* [What the task requires]: Pull out every line in the records below that contains the string "kern", and copy each one in full.

[START Records for the task]

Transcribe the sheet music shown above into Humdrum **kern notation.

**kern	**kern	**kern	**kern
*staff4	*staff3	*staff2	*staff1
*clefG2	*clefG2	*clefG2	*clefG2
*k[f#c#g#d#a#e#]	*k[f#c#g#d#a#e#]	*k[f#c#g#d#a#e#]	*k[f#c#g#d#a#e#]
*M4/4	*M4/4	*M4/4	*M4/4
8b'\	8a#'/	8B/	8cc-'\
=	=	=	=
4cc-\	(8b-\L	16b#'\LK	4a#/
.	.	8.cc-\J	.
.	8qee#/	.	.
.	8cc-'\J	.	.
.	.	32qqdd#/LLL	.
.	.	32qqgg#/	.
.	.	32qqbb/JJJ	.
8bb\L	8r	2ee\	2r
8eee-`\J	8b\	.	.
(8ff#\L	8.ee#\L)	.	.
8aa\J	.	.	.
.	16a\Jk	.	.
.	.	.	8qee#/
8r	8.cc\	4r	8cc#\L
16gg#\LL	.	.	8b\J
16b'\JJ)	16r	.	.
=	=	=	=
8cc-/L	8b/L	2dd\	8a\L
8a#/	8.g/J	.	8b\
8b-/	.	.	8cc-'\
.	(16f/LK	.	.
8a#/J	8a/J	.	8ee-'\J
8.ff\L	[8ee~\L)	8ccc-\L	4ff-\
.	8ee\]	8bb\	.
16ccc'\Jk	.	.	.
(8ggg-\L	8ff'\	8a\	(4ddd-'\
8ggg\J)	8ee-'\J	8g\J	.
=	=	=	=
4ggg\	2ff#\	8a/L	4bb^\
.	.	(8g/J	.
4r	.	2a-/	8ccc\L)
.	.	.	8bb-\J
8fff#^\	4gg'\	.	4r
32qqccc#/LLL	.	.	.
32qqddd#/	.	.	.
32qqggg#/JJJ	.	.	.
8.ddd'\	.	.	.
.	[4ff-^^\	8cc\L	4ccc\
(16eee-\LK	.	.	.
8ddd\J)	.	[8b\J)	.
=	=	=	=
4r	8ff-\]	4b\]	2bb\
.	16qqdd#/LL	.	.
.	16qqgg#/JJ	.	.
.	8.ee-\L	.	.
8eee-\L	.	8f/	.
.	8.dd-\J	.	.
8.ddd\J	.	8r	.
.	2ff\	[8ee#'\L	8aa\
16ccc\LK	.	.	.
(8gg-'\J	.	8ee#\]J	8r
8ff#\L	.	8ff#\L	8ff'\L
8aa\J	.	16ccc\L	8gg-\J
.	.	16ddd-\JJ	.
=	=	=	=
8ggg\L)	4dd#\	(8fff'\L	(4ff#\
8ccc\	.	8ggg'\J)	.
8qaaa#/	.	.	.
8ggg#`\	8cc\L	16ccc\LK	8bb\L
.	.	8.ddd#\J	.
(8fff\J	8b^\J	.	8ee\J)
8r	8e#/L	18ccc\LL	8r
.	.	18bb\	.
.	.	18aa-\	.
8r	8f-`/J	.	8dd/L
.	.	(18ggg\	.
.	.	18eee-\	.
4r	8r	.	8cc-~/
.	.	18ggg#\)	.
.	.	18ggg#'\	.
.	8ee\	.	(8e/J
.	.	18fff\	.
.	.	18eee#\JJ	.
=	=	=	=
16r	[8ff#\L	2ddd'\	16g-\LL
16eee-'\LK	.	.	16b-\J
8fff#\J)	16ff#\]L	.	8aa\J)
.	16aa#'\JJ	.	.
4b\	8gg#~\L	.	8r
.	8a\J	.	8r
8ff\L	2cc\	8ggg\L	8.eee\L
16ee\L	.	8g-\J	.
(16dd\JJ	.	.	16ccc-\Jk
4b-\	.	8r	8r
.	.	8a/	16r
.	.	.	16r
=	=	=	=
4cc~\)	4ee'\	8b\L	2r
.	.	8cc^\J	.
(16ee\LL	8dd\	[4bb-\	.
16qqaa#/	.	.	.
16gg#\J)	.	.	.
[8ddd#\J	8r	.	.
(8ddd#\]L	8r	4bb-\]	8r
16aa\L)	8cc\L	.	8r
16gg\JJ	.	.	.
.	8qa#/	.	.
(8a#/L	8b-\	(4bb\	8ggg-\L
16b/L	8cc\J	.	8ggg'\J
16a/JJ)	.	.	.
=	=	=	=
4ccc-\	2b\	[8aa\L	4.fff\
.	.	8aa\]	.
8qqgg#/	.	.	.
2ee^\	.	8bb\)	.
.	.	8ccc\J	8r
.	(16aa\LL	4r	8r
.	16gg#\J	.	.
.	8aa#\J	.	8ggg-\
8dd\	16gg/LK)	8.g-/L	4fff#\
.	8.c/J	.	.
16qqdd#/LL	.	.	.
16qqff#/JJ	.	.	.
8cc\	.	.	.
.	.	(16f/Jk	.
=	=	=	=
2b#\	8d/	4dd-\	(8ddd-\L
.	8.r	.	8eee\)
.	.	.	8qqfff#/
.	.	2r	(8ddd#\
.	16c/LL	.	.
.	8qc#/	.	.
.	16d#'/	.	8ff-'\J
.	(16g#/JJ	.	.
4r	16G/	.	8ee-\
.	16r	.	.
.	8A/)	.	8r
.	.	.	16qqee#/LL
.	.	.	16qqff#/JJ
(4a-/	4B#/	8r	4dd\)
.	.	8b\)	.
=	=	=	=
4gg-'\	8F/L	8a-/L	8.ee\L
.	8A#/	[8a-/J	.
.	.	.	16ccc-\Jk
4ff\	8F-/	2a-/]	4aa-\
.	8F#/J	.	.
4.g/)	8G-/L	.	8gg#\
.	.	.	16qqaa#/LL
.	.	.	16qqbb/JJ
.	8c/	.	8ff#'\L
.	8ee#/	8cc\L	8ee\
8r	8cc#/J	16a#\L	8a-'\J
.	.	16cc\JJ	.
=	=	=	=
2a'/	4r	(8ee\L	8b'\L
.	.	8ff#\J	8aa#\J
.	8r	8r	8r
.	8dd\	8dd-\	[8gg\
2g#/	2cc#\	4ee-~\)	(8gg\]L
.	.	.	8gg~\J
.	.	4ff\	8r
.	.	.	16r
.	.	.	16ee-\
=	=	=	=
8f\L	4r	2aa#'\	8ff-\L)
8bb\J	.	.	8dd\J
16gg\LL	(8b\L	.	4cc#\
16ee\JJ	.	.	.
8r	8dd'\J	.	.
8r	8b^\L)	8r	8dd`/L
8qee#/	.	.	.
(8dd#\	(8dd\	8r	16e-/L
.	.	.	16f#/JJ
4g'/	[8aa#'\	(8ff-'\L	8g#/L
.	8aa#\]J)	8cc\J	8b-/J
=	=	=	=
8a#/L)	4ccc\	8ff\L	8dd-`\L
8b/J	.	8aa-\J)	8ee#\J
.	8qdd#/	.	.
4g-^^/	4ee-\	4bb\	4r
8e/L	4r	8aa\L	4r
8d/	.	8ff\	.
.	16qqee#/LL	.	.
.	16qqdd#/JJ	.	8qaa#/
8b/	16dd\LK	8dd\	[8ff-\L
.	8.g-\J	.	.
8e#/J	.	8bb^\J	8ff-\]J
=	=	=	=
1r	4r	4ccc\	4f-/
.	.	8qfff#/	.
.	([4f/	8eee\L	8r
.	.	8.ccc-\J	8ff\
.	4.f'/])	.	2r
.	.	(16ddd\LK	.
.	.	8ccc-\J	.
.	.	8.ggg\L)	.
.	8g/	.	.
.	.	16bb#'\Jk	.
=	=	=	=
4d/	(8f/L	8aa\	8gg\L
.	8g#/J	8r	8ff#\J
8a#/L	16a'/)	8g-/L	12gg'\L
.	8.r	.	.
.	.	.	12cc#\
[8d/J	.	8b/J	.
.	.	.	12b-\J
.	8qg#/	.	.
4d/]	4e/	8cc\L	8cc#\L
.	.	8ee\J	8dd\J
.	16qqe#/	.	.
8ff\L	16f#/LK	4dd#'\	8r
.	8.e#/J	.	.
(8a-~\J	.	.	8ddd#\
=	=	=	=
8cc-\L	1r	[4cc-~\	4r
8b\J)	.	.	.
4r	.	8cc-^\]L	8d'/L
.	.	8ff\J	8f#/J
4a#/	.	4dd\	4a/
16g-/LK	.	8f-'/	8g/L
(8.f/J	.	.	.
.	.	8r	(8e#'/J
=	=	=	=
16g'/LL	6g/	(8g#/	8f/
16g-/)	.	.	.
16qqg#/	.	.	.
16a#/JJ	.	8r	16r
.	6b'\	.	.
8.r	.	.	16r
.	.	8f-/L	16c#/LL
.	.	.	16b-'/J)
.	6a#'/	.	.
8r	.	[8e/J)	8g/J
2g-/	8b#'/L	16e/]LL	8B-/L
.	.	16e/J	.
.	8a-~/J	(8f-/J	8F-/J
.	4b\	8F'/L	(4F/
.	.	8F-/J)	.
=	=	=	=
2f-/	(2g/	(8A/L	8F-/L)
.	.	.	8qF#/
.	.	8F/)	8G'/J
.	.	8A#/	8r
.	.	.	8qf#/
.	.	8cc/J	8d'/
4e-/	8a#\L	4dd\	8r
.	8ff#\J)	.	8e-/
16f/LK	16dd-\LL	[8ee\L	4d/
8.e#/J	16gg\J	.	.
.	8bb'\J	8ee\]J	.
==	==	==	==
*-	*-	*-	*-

[END Records for the task]

* [Task answer]:
Transcribe the sheet music shown above into Humdrum **kern notation.
**kern	**kern	**kern	**kern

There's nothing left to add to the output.